=== Data provided ===

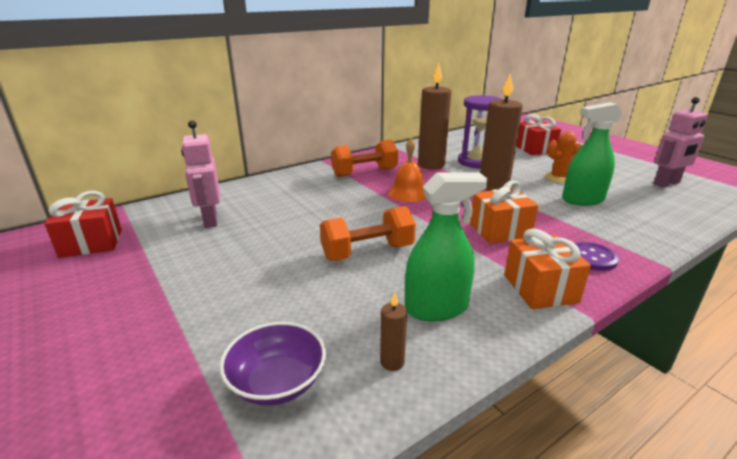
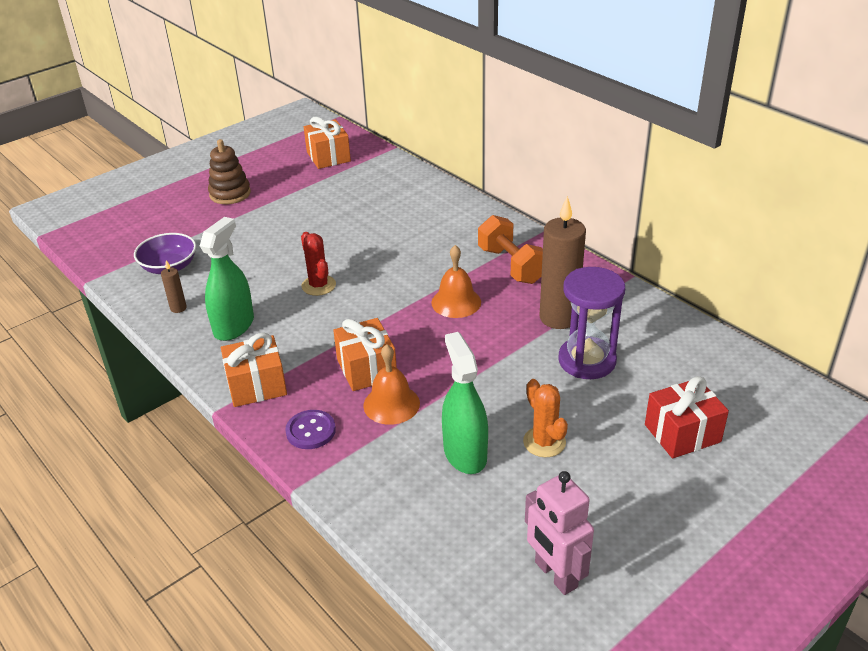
camera: 85 degrees right, 10 degrees up
(91, 243) = (328, 157): red gift -> orange gift
(100, 323) = (230, 194): none -> brown stacking toy
(210, 220) = (372, 195): pink robot -> none
(367, 252) = (318, 285): orange dumbbell -> red cactus
(436, 308) = (234, 326): green spray bottle -> green spray bottle turned 135 degrees counterclockwise
(493, 186) = (493, 372): brown candle -> none
(541, 222) = (391, 404): none -> orange bell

===

◆ **Exercise objective**
In the data above, which lines lie between the line with "(210, 220) = (372, 195): pink robot -> none" and the line with "(493, 186) = (493, 372): brown candle -> none", inclusive? Print those lines exactly and nothing else.

◆ **Result of this task**
(210, 220) = (372, 195): pink robot -> none
(367, 252) = (318, 285): orange dumbbell -> red cactus
(436, 308) = (234, 326): green spray bottle -> green spray bottle turned 135 degrees counterclockwise
(493, 186) = (493, 372): brown candle -> none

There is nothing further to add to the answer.